=== Data excerpt ===
= Beginning of Section =
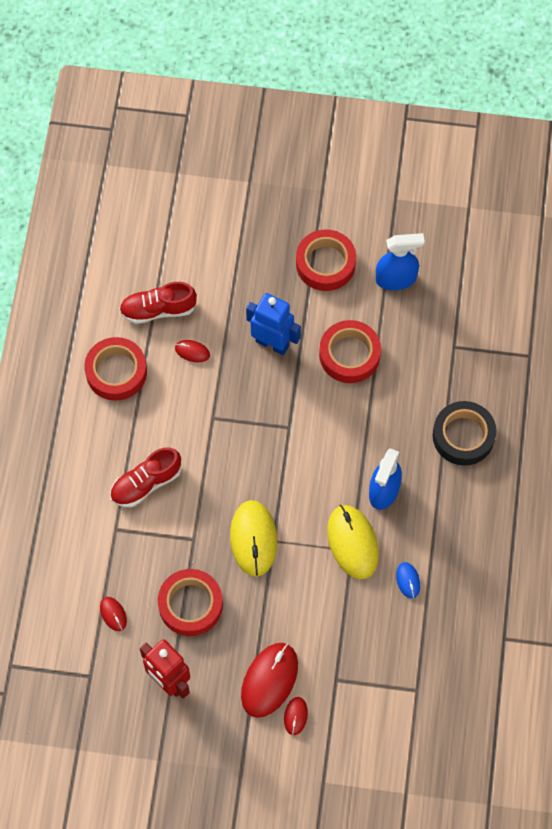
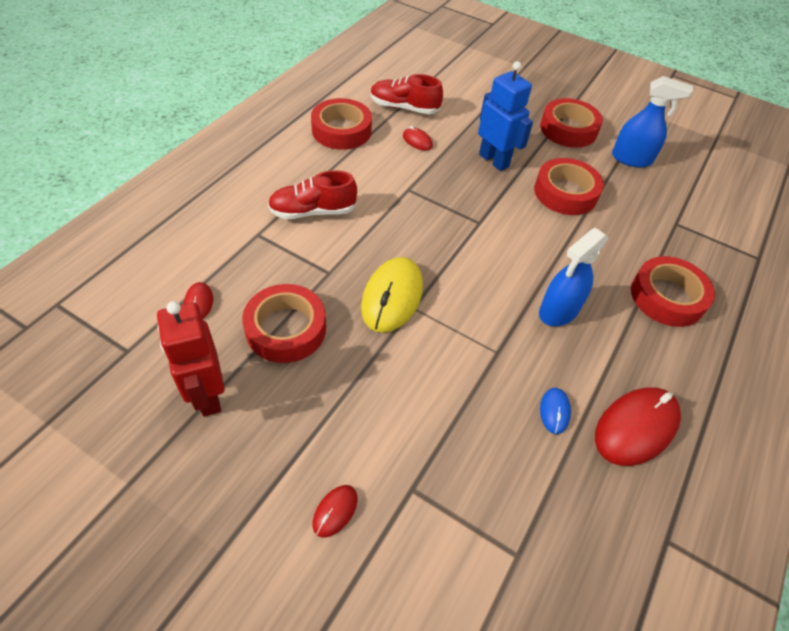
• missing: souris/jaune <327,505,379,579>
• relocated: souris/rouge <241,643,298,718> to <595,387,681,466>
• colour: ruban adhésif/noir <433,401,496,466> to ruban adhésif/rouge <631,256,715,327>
= End of Section =
=== Instructions to follow ===
Your answer should be all lines from the data that contain "rouge".

=== Task solution ===
• relocated: souris/rouge <241,643,298,718> to <595,387,681,466>
• colour: ruban adhésif/noir <433,401,496,466> to ruban adhésif/rouge <631,256,715,327>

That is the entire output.